'''

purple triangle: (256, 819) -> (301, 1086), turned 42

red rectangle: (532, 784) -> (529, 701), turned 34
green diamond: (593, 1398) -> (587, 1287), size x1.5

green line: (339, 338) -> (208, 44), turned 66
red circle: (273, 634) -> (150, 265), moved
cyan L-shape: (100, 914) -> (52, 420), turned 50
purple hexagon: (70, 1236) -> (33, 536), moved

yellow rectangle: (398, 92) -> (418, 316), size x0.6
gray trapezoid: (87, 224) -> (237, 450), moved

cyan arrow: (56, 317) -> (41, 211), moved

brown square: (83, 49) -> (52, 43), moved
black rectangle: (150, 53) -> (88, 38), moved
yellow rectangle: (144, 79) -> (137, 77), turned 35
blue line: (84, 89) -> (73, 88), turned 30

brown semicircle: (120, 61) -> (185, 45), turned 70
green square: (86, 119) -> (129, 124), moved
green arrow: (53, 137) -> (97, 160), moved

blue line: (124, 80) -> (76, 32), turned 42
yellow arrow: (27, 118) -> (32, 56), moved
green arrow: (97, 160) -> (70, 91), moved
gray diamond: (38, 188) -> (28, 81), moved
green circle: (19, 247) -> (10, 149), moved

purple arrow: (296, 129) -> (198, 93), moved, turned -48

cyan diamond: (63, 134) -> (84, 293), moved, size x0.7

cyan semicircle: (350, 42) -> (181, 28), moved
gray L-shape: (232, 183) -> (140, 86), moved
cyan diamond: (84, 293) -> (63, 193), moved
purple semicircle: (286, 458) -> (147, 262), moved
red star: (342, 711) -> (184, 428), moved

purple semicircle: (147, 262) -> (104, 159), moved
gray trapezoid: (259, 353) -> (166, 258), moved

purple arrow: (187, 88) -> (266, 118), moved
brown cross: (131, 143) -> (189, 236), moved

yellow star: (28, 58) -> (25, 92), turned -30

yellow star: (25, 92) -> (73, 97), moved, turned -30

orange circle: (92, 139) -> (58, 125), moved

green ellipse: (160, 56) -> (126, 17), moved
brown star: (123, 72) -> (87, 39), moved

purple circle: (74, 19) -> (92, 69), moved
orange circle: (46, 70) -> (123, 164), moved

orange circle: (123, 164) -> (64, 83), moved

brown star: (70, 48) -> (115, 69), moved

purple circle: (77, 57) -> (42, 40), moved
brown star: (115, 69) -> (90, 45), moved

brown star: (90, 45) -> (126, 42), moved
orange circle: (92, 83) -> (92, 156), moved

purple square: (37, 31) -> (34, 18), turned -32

'''

* [Work required]: All lines from the one that contains "brown star: (115, 69) -> (90, 45), moved" through the end of the listing above should be copied exactly, with nothing else.

* [Exercise answer]:
brown star: (115, 69) -> (90, 45), moved

brown star: (90, 45) -> (126, 42), moved
orange circle: (92, 83) -> (92, 156), moved

purple square: (37, 31) -> (34, 18), turned -32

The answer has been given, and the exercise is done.